Supplied data:
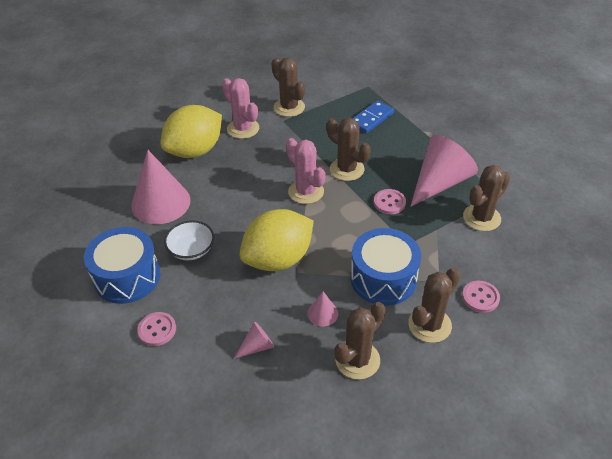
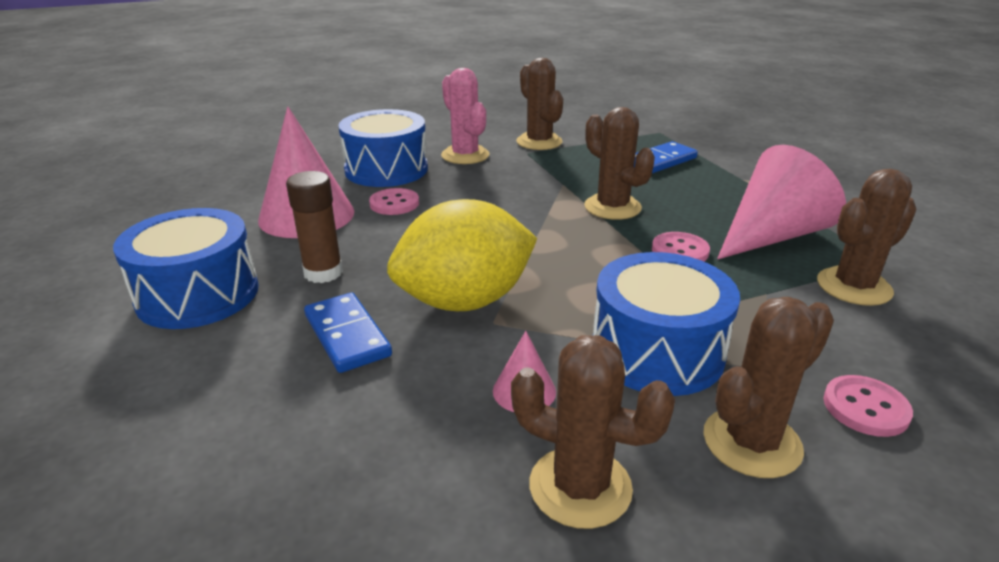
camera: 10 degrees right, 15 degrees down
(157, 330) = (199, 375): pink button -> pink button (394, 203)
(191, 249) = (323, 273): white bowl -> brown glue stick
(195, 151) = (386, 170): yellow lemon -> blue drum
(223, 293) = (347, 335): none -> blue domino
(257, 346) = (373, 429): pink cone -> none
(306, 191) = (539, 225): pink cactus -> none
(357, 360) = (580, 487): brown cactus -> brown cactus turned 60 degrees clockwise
...
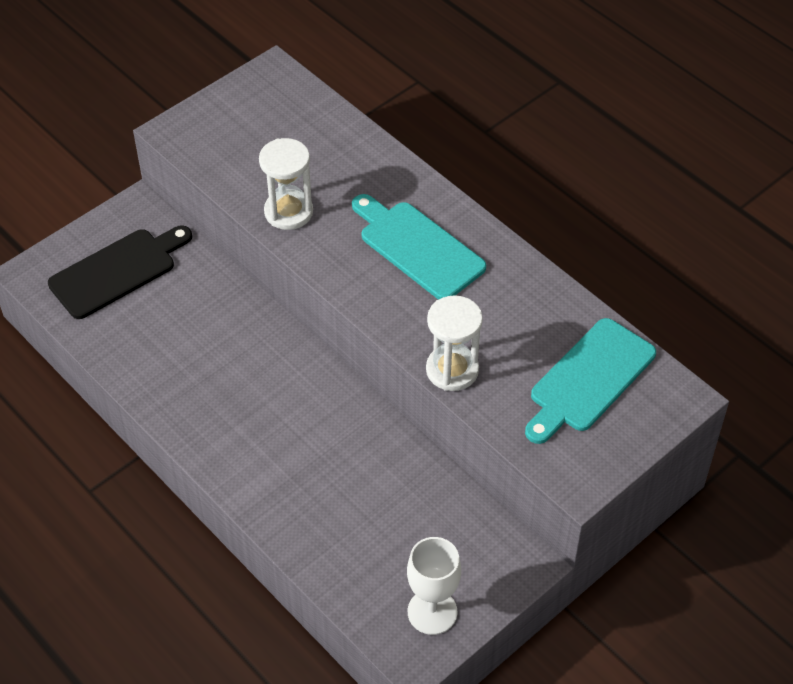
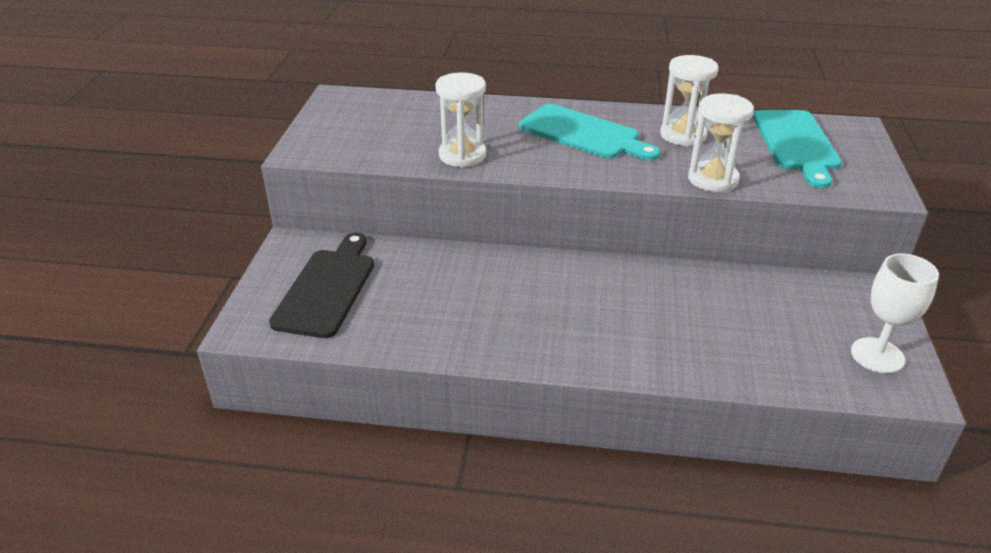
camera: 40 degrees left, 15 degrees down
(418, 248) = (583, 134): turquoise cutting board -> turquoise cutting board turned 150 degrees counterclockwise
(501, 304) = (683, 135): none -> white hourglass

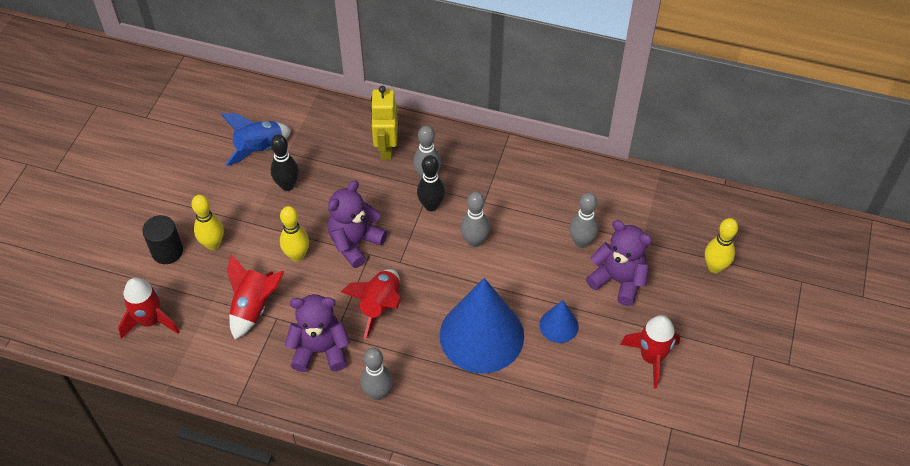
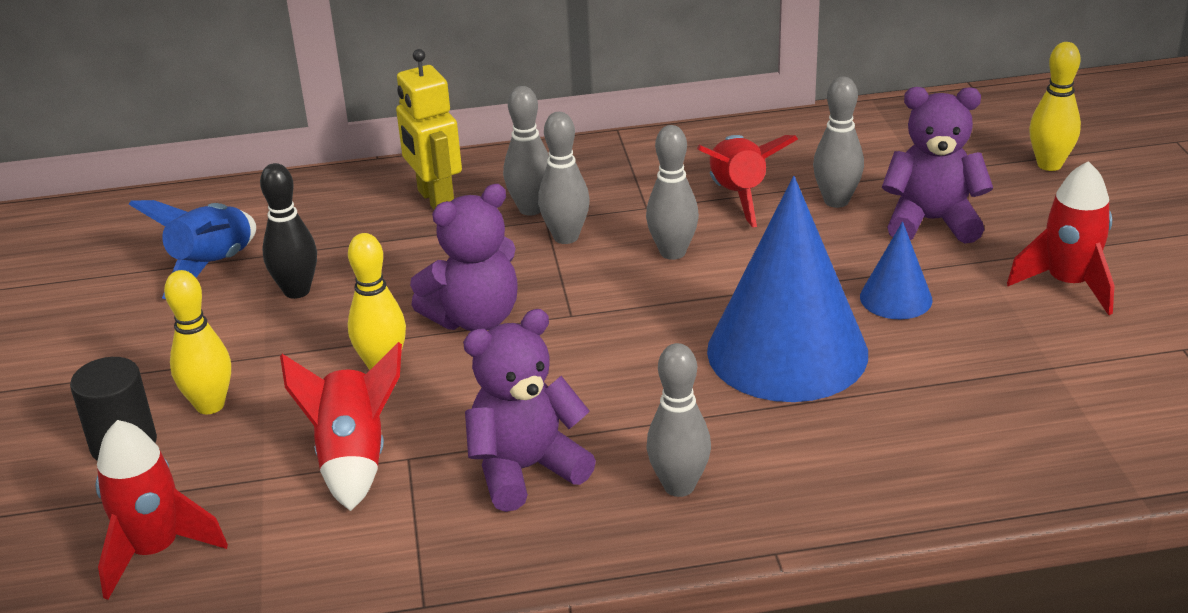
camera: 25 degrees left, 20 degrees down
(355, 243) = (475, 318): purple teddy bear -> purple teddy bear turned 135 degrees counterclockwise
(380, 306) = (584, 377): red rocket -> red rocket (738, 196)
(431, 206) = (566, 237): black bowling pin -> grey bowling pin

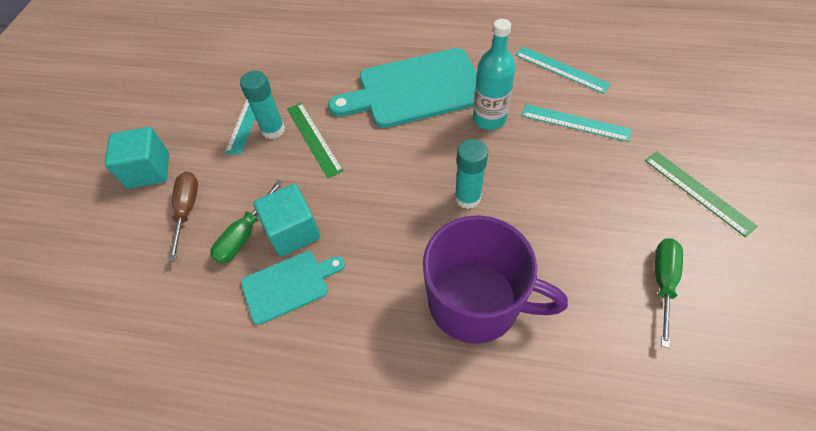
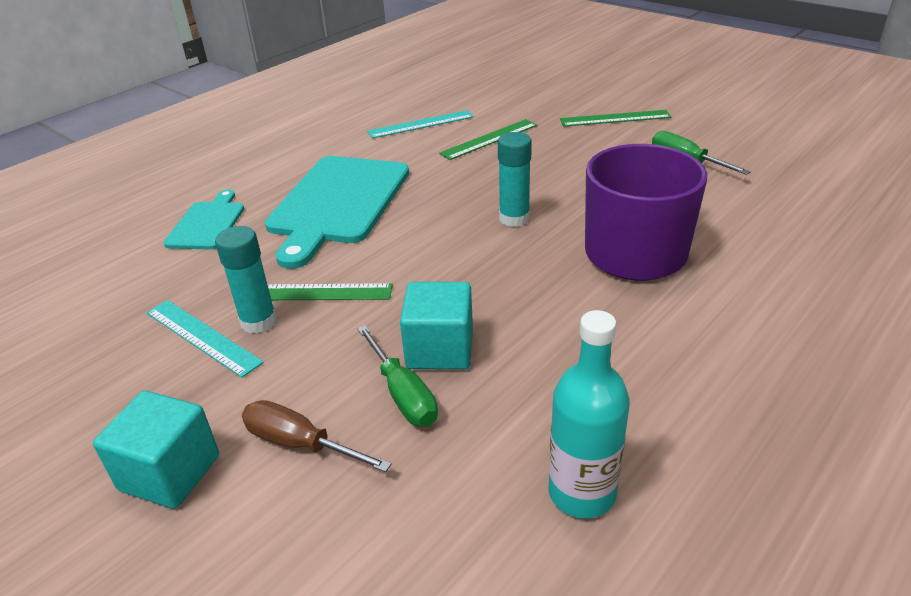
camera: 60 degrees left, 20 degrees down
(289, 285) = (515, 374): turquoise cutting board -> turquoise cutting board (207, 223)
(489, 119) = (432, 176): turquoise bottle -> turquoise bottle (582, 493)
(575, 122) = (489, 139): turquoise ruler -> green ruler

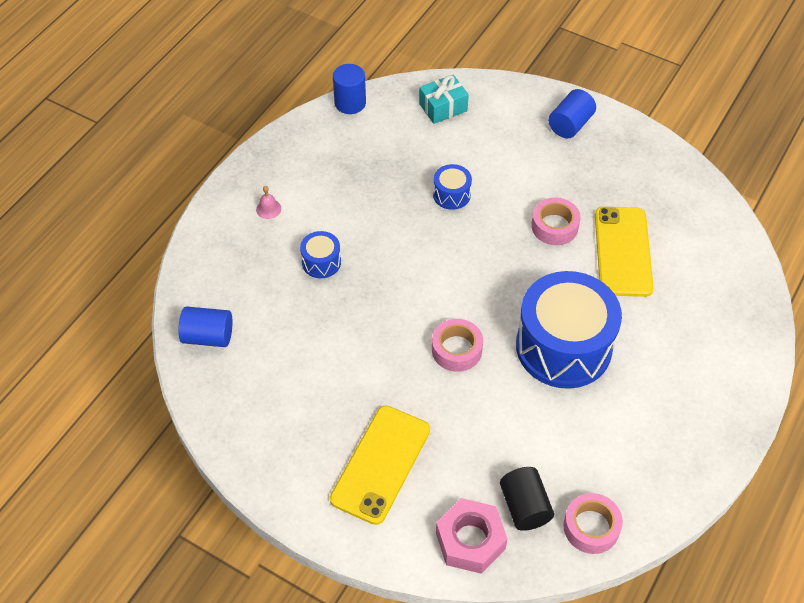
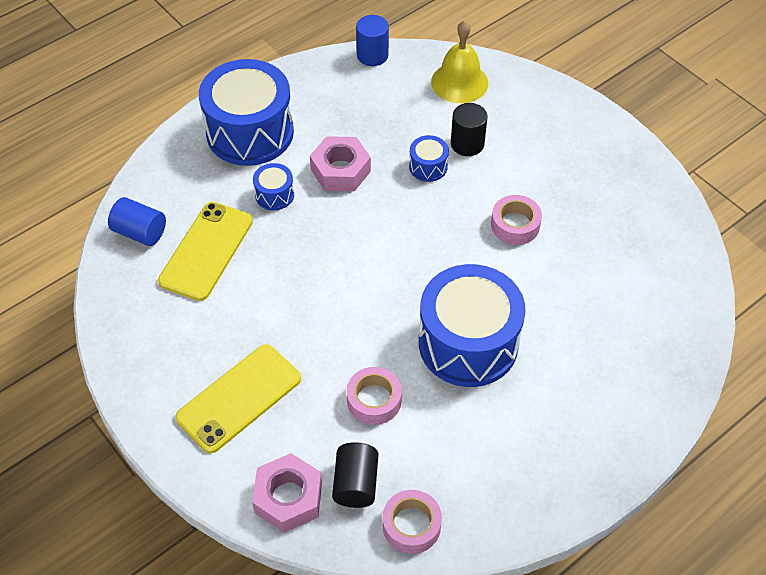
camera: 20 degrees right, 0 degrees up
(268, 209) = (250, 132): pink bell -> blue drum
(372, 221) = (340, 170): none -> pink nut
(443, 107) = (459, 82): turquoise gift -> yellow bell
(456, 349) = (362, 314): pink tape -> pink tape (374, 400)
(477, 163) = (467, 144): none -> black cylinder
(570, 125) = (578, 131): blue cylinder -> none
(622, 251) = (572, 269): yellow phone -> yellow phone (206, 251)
==
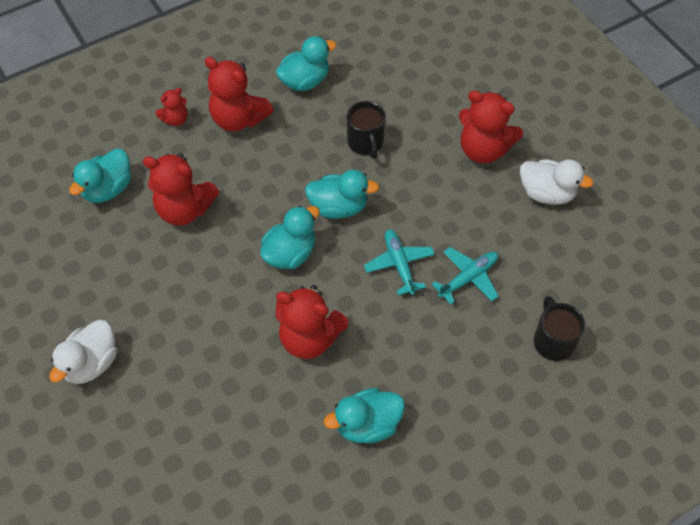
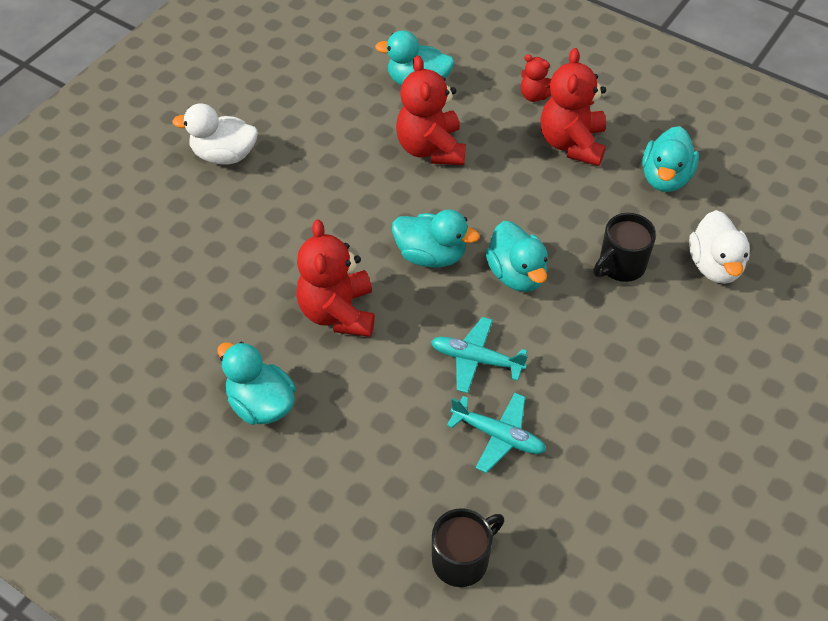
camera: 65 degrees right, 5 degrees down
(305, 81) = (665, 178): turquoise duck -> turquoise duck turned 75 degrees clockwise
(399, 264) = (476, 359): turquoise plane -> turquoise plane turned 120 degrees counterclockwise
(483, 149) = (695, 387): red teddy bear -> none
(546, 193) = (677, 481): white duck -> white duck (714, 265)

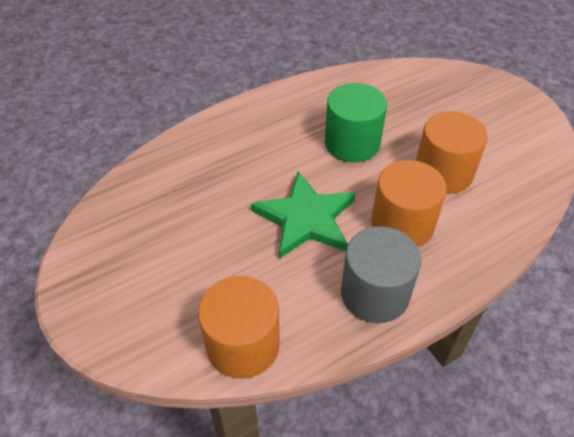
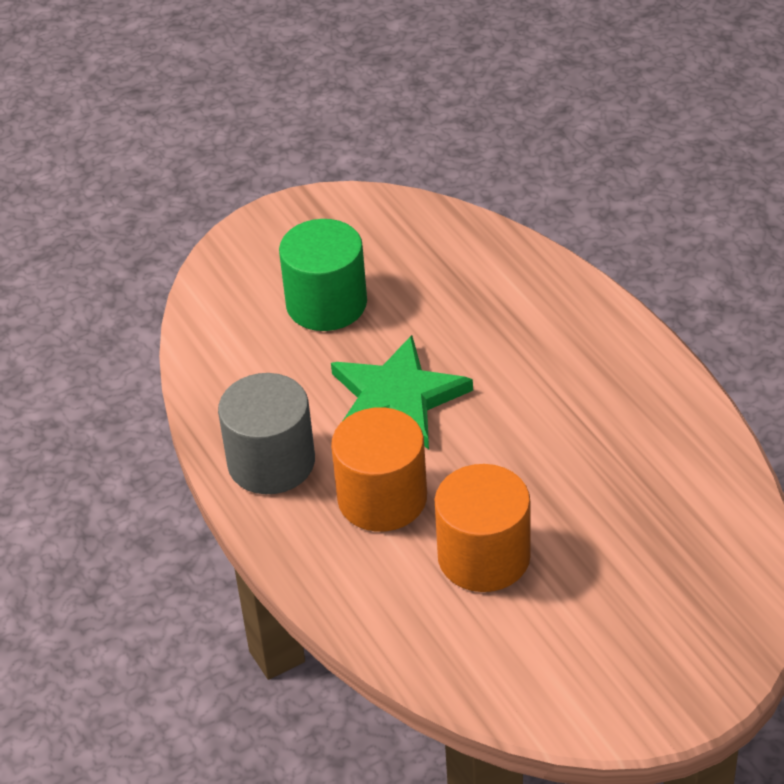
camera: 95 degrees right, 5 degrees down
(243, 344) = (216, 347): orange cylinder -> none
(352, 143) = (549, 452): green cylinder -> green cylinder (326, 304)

Exercise brief: From the records above, give again only the part that opens with the line containing "(431, 206) = (566, 237): black" and closes with the line containing "(622, 251) = (572, 269): yellow". Keep both ends but drop the pictures.

Worked solution:
(431, 206) = (566, 237): black bowling pin -> grey bowling pin

camera: 60 degrees left, 20 degrees down
(289, 285) = (515, 374): turquoise cutting board -> turquoise cutting board (207, 223)
(489, 119) = (432, 176): turquoise bottle -> turquoise bottle (582, 493)
(575, 122) = (489, 139): turquoise ruler -> green ruler

camera: 20 degrees right, 0 degrees up
(268, 209) = (250, 132): pink bell -> blue drum
(372, 221) = (340, 170): none -> pink nut
(443, 107) = (459, 82): turquoise gift -> yellow bell
(456, 349) = (362, 314): pink tape -> pink tape (374, 400)
(477, 163) = (467, 144): none -> black cylinder
(570, 125) = (578, 131): blue cylinder -> none
(622, 251) = (572, 269): yellow phone -> yellow phone (206, 251)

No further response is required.